--- Dataset records Enclosed Below ---

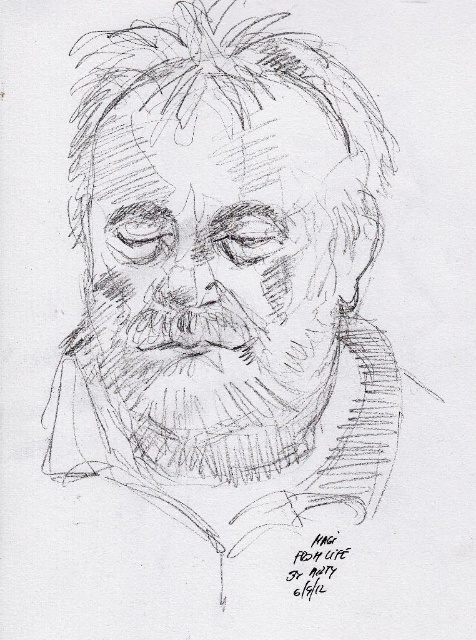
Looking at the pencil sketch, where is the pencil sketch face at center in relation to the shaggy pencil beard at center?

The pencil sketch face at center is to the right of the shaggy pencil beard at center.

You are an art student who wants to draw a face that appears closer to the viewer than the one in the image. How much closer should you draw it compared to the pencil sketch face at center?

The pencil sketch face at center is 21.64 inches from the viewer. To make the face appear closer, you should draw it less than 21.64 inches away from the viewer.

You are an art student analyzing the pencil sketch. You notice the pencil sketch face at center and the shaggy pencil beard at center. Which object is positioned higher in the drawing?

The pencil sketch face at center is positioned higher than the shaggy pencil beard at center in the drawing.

--- End of Enclosed Dataset records ---
--- Dataset records Enclosed Below ---

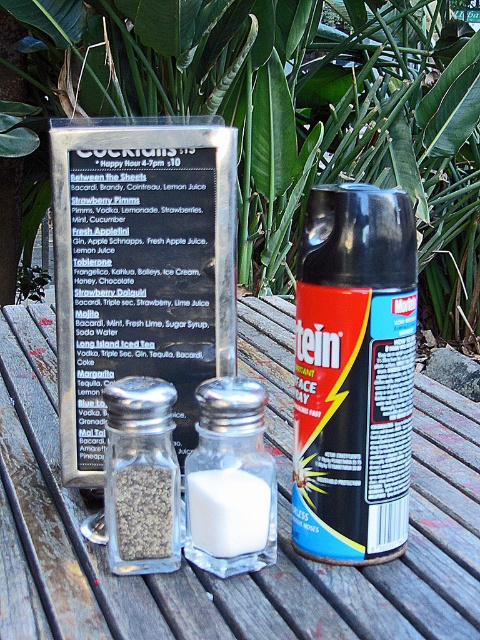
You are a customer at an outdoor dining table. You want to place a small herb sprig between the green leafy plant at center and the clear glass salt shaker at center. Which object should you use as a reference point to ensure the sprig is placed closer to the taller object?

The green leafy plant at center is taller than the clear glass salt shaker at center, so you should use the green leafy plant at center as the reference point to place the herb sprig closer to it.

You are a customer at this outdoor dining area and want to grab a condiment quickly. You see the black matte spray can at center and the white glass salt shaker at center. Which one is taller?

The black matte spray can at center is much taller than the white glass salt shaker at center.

--- End of Enclosed Dataset records ---

* [Exercise directions]
Output the lines starting at the one containing "You are a customer at an" and ending at the one containing "The black matte spray can at center is" as a Markdown table with the columns Row and Text. Number each line in Row and skip blank lines.

* [Expected answer]
| Row | Text |
|---|---|
| 1 | You are a customer at an outdoor dining table. You want to place a small herb sprig between the green leafy plant at center and the clear glass salt shaker at center. Which object should you use as a reference point to ensure the sprig is placed closer to the taller object? |
| 2 | The green leafy plant at center is taller than the clear glass salt shaker at center, so you should use the green leafy plant at center as the reference point to place the herb sprig closer to it. |
| 3 | You are a customer at this outdoor dining area and want to grab a condiment quickly. You see the black matte spray can at center and the white glass salt shaker at center. Which one is taller? |
| 4 | The black matte spray can at center is much taller than the white glass salt shaker at center. |